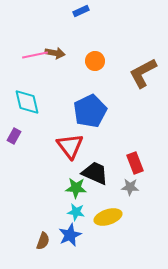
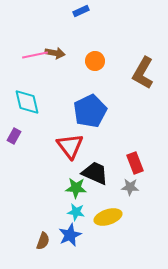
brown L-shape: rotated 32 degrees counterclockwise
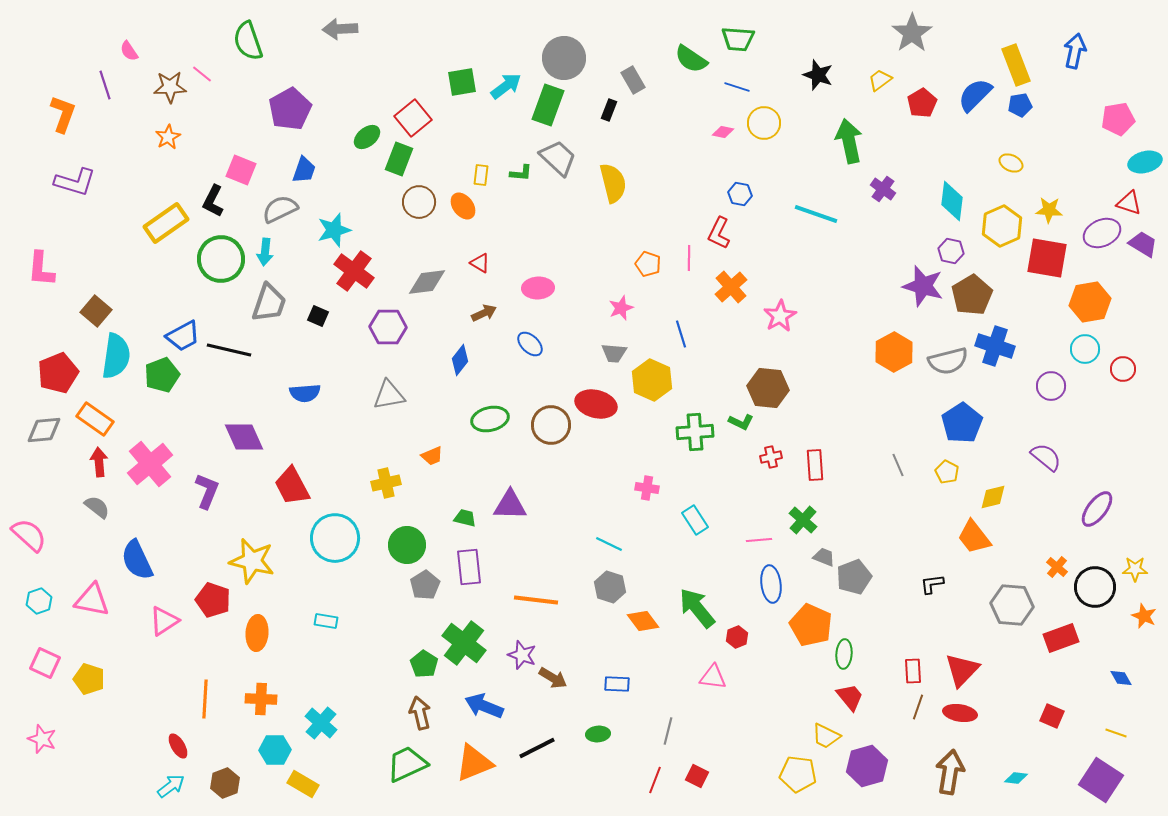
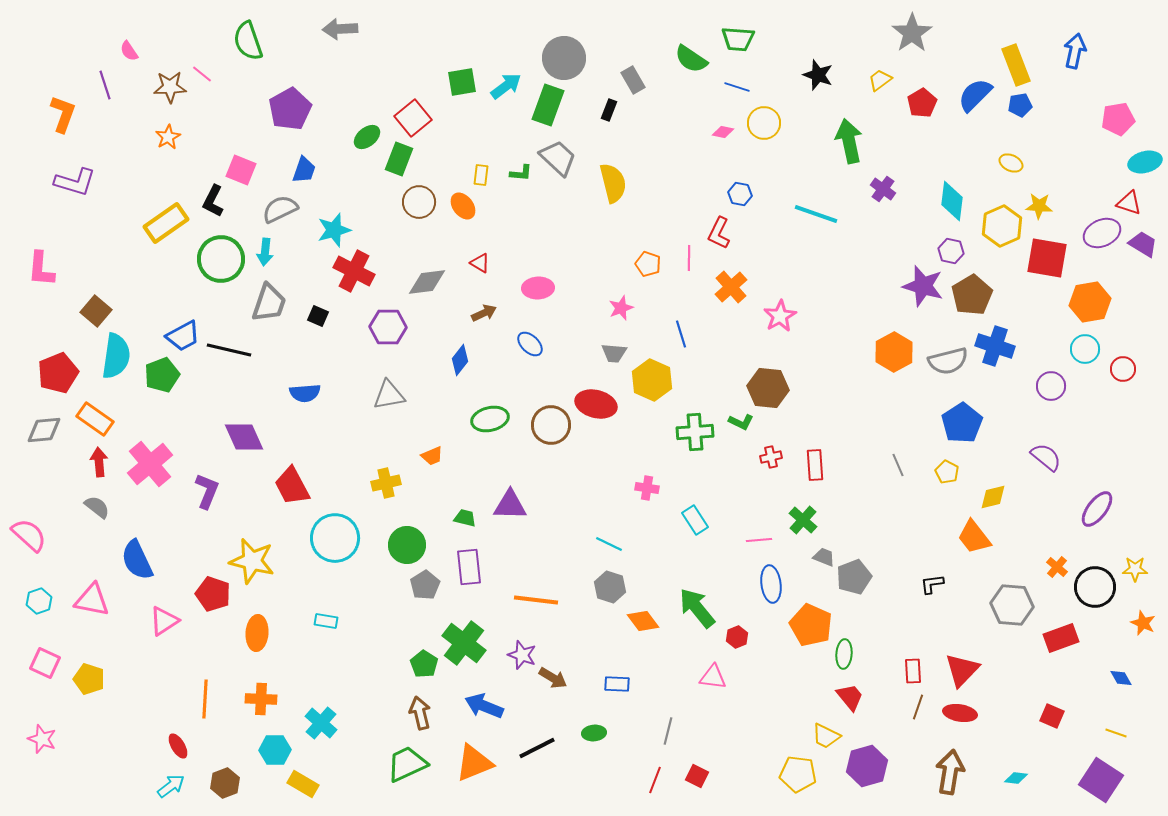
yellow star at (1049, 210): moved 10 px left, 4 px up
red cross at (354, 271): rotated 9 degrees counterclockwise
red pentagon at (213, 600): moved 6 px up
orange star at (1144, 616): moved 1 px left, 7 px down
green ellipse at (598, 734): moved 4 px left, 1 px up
□ □ □ □
→ **WHAT IS EXPECTED**
When you output the listing, reproduce it exactly but drop its pictures.

→ **EXERCISE ANSWER**
brown L-shape: rotated 32 degrees counterclockwise
yellow star at (1049, 210): moved 10 px left, 4 px up
red cross at (354, 271): rotated 9 degrees counterclockwise
red pentagon at (213, 600): moved 6 px up
orange star at (1144, 616): moved 1 px left, 7 px down
green ellipse at (598, 734): moved 4 px left, 1 px up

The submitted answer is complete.